(Task goal) Reproduce exactly the lines from the top of the records below through the line holding "SOIL3 pin AO: A8 -> A3".

Version comparison data:
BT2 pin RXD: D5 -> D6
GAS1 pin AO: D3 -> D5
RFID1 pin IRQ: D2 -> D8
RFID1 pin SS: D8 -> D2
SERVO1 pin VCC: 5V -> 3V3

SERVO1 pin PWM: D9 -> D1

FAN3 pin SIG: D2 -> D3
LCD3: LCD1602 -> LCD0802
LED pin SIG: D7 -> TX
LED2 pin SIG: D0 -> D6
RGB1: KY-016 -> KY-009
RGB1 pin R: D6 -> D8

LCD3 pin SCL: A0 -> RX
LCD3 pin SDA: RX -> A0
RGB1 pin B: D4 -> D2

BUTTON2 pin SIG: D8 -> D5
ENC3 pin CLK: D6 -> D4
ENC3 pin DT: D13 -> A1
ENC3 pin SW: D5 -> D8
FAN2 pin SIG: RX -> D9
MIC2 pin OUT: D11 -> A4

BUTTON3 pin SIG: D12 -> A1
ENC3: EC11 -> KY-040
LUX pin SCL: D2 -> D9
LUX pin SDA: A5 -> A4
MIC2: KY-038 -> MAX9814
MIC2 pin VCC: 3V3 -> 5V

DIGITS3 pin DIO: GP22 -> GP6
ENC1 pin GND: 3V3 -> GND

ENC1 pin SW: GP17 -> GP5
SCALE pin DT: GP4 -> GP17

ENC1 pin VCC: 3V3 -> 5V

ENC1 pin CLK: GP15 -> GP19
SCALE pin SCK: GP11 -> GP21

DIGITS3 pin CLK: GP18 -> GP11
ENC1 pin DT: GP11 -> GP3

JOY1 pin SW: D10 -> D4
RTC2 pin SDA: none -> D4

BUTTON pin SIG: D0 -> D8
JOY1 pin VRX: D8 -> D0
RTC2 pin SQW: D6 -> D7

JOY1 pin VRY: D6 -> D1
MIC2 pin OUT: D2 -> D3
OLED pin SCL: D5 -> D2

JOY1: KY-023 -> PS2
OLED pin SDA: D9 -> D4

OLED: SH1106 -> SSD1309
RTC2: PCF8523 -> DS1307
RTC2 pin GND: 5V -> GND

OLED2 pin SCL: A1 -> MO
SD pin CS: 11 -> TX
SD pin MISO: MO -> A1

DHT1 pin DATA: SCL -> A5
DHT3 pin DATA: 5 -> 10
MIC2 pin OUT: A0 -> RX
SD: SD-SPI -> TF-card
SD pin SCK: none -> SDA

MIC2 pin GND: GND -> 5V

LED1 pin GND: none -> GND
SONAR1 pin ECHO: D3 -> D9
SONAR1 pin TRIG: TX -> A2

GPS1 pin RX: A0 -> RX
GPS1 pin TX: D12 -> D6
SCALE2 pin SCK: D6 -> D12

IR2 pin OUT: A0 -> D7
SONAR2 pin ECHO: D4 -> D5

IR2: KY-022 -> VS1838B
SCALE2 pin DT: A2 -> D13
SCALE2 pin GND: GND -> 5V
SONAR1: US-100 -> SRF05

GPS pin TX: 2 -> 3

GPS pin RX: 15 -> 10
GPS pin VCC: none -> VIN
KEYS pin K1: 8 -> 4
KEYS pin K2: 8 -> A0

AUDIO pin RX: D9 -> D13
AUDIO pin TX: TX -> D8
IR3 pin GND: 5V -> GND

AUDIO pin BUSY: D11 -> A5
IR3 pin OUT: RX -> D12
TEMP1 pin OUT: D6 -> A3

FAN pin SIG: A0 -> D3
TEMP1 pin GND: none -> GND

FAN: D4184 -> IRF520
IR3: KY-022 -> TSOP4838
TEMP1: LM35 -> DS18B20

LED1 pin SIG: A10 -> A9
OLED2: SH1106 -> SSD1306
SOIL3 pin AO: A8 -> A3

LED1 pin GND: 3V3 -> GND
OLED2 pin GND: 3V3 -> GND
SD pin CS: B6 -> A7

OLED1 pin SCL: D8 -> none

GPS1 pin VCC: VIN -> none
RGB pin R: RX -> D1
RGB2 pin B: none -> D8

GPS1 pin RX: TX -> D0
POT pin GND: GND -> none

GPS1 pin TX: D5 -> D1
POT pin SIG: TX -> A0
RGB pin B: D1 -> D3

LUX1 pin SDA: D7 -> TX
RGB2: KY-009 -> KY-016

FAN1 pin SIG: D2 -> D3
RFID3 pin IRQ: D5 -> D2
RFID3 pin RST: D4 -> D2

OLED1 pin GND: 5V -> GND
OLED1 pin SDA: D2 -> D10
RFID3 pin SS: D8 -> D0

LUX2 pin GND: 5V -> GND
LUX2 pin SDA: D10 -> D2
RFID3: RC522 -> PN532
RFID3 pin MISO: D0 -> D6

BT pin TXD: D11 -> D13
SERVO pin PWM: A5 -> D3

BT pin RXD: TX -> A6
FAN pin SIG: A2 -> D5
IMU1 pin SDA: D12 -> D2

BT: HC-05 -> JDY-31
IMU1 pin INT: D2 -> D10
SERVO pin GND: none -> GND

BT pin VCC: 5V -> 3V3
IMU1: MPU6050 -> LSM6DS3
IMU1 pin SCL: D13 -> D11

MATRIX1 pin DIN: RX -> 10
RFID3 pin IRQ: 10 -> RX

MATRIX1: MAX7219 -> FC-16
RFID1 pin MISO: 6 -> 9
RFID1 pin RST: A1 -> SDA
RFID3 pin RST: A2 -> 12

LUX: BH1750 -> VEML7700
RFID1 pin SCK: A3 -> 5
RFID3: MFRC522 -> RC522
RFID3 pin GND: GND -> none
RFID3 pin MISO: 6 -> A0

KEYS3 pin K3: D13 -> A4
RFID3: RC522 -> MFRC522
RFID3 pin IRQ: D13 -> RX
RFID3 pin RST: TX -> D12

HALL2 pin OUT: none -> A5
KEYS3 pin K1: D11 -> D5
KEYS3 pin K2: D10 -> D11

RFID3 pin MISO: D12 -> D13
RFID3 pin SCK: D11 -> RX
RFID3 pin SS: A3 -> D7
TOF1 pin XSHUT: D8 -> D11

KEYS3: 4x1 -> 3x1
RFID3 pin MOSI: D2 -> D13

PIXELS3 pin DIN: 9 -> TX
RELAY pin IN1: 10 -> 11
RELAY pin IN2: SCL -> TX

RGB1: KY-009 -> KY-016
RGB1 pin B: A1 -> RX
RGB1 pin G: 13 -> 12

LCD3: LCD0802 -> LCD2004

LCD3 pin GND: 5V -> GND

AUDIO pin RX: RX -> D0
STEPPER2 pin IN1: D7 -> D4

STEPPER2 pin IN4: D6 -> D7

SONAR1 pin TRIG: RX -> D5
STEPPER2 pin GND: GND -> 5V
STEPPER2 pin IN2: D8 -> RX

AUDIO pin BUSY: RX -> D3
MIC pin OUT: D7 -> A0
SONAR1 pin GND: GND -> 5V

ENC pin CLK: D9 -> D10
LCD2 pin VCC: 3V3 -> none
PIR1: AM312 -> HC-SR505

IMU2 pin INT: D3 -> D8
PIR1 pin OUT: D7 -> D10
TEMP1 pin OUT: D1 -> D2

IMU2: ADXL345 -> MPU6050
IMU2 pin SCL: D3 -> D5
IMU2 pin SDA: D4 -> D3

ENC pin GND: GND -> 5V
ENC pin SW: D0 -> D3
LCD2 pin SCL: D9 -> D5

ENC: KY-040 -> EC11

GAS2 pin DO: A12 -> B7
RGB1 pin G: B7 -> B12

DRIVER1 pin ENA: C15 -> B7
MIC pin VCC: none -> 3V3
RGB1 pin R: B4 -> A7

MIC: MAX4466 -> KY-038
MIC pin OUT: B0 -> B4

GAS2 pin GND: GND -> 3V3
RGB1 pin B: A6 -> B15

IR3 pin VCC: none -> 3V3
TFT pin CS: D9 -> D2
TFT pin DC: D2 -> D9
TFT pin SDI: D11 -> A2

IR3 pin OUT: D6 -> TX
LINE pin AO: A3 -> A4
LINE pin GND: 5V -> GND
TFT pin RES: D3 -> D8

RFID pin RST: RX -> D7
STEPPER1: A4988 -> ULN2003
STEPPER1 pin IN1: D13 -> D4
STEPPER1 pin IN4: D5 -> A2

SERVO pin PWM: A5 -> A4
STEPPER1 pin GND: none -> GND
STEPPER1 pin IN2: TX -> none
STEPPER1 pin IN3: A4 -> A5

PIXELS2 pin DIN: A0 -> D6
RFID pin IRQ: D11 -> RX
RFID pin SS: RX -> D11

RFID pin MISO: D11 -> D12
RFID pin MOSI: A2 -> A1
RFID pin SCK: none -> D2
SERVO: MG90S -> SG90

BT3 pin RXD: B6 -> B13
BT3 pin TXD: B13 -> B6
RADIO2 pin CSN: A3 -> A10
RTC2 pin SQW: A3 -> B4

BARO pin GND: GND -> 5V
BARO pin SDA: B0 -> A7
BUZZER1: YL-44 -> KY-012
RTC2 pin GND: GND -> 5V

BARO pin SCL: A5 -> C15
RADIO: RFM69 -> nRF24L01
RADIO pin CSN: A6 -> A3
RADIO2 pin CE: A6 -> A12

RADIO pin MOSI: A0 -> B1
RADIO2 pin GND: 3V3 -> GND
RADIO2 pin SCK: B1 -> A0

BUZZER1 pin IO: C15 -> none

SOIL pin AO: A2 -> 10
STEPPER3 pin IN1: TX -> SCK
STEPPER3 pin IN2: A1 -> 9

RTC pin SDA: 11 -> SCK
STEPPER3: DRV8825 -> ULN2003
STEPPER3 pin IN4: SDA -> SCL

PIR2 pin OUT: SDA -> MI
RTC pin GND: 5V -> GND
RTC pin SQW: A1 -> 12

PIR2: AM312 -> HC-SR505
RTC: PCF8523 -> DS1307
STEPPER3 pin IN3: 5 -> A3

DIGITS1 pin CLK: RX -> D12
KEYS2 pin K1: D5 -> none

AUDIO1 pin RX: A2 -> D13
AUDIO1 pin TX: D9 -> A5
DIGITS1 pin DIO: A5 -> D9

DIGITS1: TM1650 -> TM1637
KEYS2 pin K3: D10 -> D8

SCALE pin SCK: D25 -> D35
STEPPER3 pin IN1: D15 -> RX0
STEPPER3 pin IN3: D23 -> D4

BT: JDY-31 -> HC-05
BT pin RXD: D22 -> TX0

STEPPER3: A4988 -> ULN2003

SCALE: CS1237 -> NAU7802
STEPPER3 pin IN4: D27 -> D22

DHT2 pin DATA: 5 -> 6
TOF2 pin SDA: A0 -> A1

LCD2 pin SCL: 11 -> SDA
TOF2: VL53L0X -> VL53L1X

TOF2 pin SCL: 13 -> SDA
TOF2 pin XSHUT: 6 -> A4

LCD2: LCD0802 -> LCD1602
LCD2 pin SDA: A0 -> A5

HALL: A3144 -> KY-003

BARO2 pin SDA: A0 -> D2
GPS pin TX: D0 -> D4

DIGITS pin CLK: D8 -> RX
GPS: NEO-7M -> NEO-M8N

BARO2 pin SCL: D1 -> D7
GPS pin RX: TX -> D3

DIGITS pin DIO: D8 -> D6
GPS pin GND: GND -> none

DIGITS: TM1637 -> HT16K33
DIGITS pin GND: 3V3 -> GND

(Output)
BT2 pin RXD: D5 -> D6
GAS1 pin AO: D3 -> D5
RFID1 pin IRQ: D2 -> D8
RFID1 pin SS: D8 -> D2
SERVO1 pin VCC: 5V -> 3V3

SERVO1 pin PWM: D9 -> D1

FAN3 pin SIG: D2 -> D3
LCD3: LCD1602 -> LCD0802
LED pin SIG: D7 -> TX
LED2 pin SIG: D0 -> D6
RGB1: KY-016 -> KY-009
RGB1 pin R: D6 -> D8

LCD3 pin SCL: A0 -> RX
LCD3 pin SDA: RX -> A0
RGB1 pin B: D4 -> D2

BUTTON2 pin SIG: D8 -> D5
ENC3 pin CLK: D6 -> D4
ENC3 pin DT: D13 -> A1
ENC3 pin SW: D5 -> D8
FAN2 pin SIG: RX -> D9
MIC2 pin OUT: D11 -> A4

BUTTON3 pin SIG: D12 -> A1
ENC3: EC11 -> KY-040
LUX pin SCL: D2 -> D9
LUX pin SDA: A5 -> A4
MIC2: KY-038 -> MAX9814
MIC2 pin VCC: 3V3 -> 5V

DIGITS3 pin DIO: GP22 -> GP6
ENC1 pin GND: 3V3 -> GND

ENC1 pin SW: GP17 -> GP5
SCALE pin DT: GP4 -> GP17

ENC1 pin VCC: 3V3 -> 5V

ENC1 pin CLK: GP15 -> GP19
SCALE pin SCK: GP11 -> GP21

DIGITS3 pin CLK: GP18 -> GP11
ENC1 pin DT: GP11 -> GP3

JOY1 pin SW: D10 -> D4
RTC2 pin SDA: none -> D4

BUTTON pin SIG: D0 -> D8
JOY1 pin VRX: D8 -> D0
RTC2 pin SQW: D6 -> D7

JOY1 pin VRY: D6 -> D1
MIC2 pin OUT: D2 -> D3
OLED pin SCL: D5 -> D2

JOY1: KY-023 -> PS2
OLED pin SDA: D9 -> D4

OLED: SH1106 -> SSD1309
RTC2: PCF8523 -> DS1307
RTC2 pin GND: 5V -> GND

OLED2 pin SCL: A1 -> MO
SD pin CS: 11 -> TX
SD pin MISO: MO -> A1

DHT1 pin DATA: SCL -> A5
DHT3 pin DATA: 5 -> 10
MIC2 pin OUT: A0 -> RX
SD: SD-SPI -> TF-card
SD pin SCK: none -> SDA

MIC2 pin GND: GND -> 5V

LED1 pin GND: none -> GND
SONAR1 pin ECHO: D3 -> D9
SONAR1 pin TRIG: TX -> A2

GPS1 pin RX: A0 -> RX
GPS1 pin TX: D12 -> D6
SCALE2 pin SCK: D6 -> D12

IR2 pin OUT: A0 -> D7
SONAR2 pin ECHO: D4 -> D5

IR2: KY-022 -> VS1838B
SCALE2 pin DT: A2 -> D13
SCALE2 pin GND: GND -> 5V
SONAR1: US-100 -> SRF05

GPS pin TX: 2 -> 3

GPS pin RX: 15 -> 10
GPS pin VCC: none -> VIN
KEYS pin K1: 8 -> 4
KEYS pin K2: 8 -> A0

AUDIO pin RX: D9 -> D13
AUDIO pin TX: TX -> D8
IR3 pin GND: 5V -> GND

AUDIO pin BUSY: D11 -> A5
IR3 pin OUT: RX -> D12
TEMP1 pin OUT: D6 -> A3

FAN pin SIG: A0 -> D3
TEMP1 pin GND: none -> GND

FAN: D4184 -> IRF520
IR3: KY-022 -> TSOP4838
TEMP1: LM35 -> DS18B20

LED1 pin SIG: A10 -> A9
OLED2: SH1106 -> SSD1306
SOIL3 pin AO: A8 -> A3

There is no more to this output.